[Coordinate-based change listings]

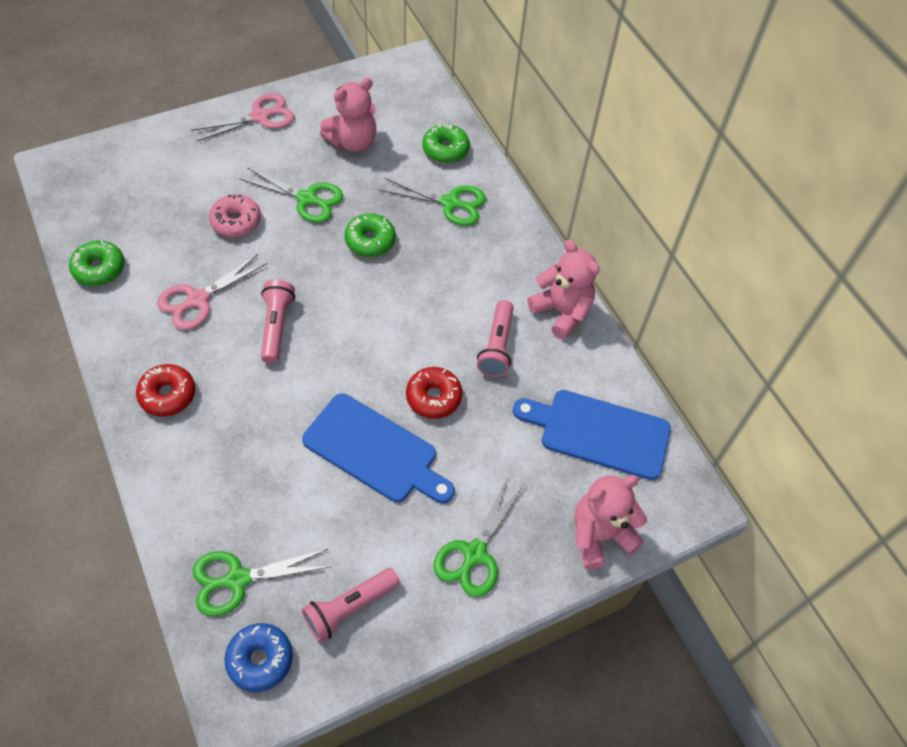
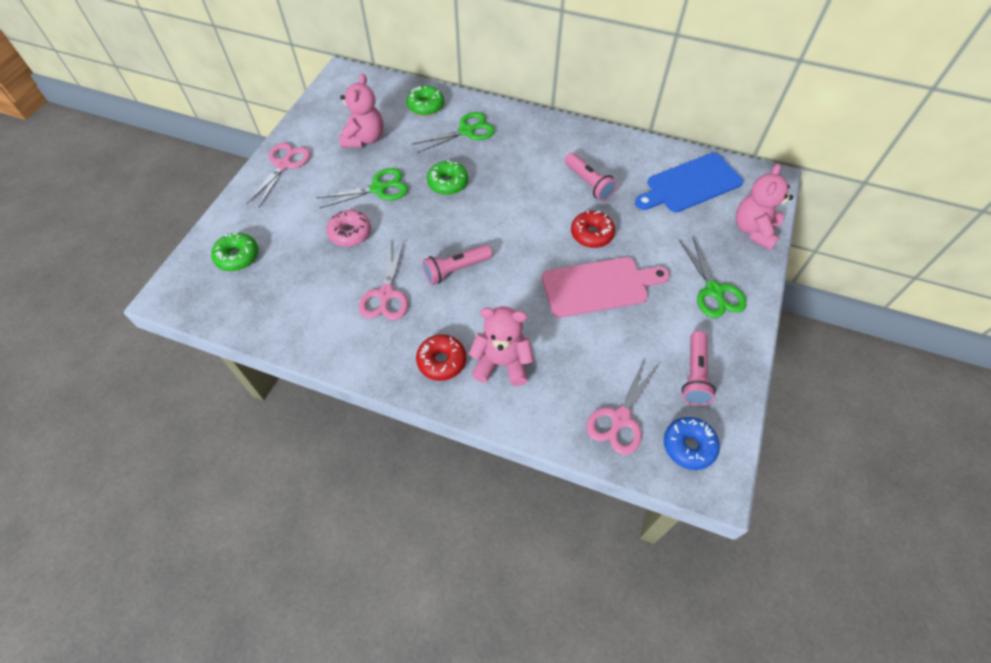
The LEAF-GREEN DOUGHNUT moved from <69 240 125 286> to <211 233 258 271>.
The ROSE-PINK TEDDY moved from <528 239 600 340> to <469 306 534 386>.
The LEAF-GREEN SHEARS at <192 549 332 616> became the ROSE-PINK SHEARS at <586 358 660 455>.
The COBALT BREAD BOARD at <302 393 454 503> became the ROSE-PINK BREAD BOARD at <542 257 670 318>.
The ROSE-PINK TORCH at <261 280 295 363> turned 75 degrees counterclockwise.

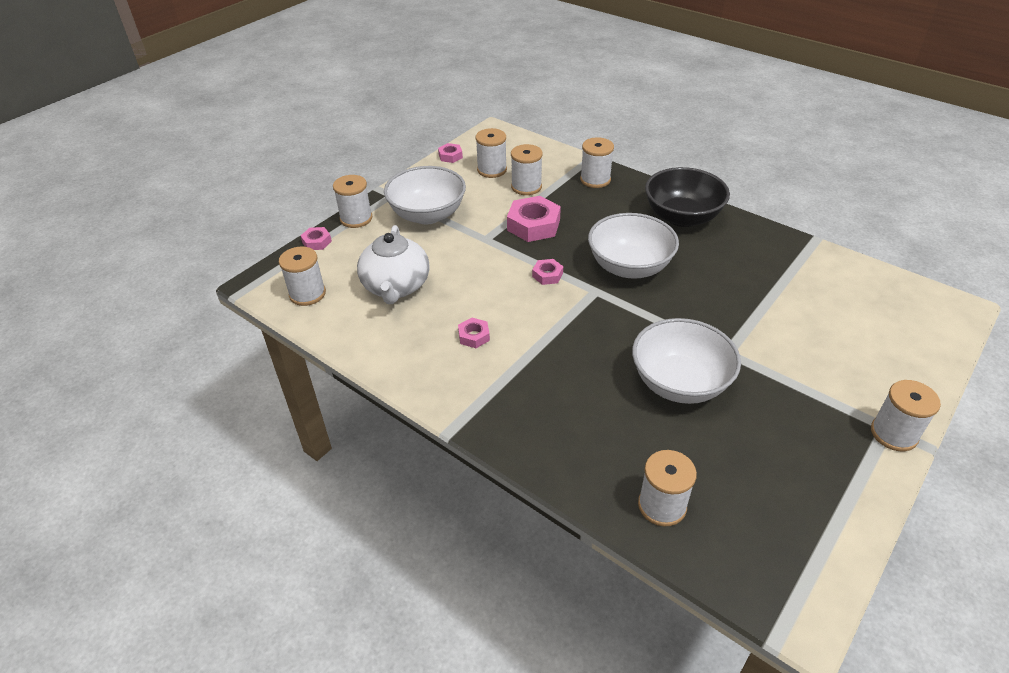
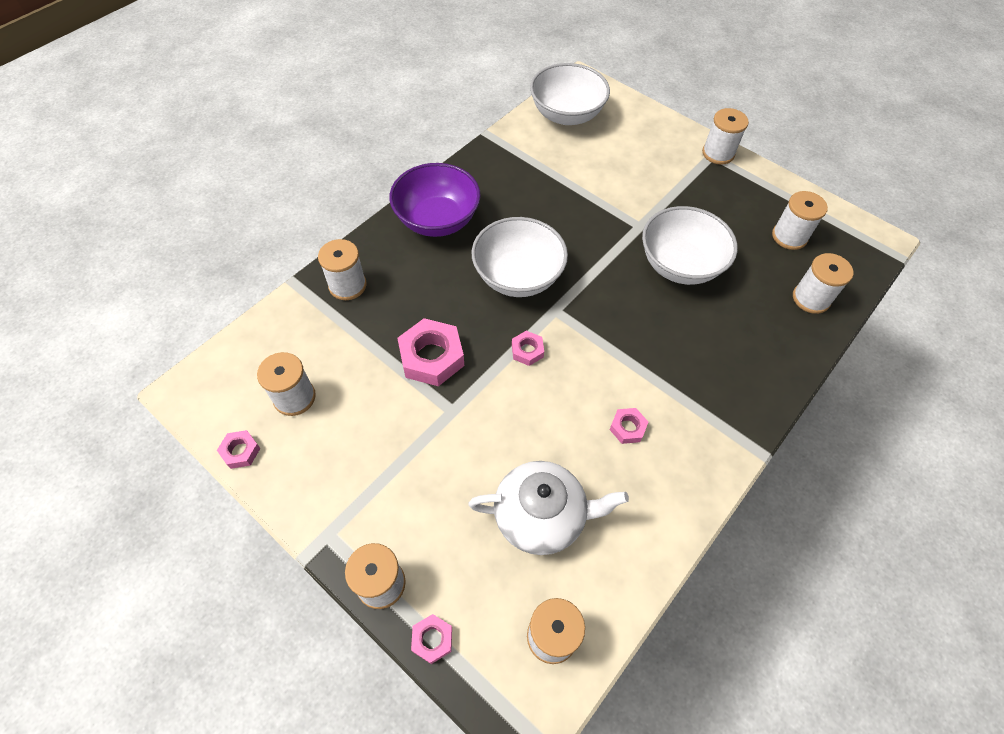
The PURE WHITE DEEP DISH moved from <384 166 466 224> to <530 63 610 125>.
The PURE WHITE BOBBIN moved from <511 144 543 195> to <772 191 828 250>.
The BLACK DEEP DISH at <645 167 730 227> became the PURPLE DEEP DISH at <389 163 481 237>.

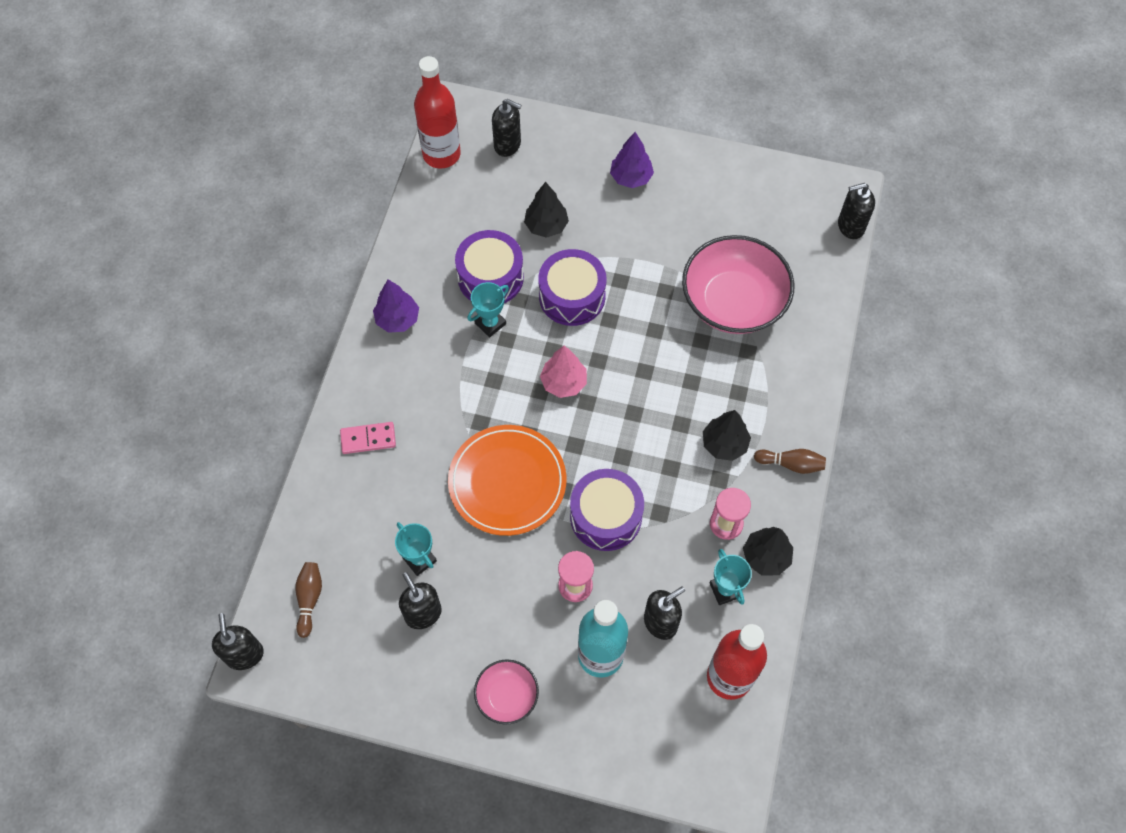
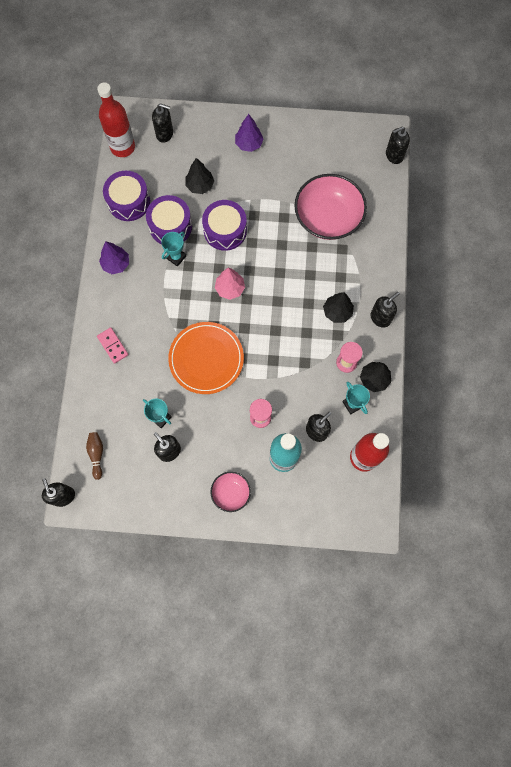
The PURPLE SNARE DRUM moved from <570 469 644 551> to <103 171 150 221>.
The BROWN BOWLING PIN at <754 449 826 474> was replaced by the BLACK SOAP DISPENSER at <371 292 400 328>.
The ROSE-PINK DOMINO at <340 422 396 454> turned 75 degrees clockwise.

PROBLEM TO WORK ON → Your task is to gather all lines from the entries above that hold the word "LEAF".

OUTPUT →
The LEAF-GREEN DOUGHNUT moved from <69 240 125 286> to <211 233 258 271>.
The LEAF-GREEN SHEARS at <192 549 332 616> became the ROSE-PINK SHEARS at <586 358 660 455>.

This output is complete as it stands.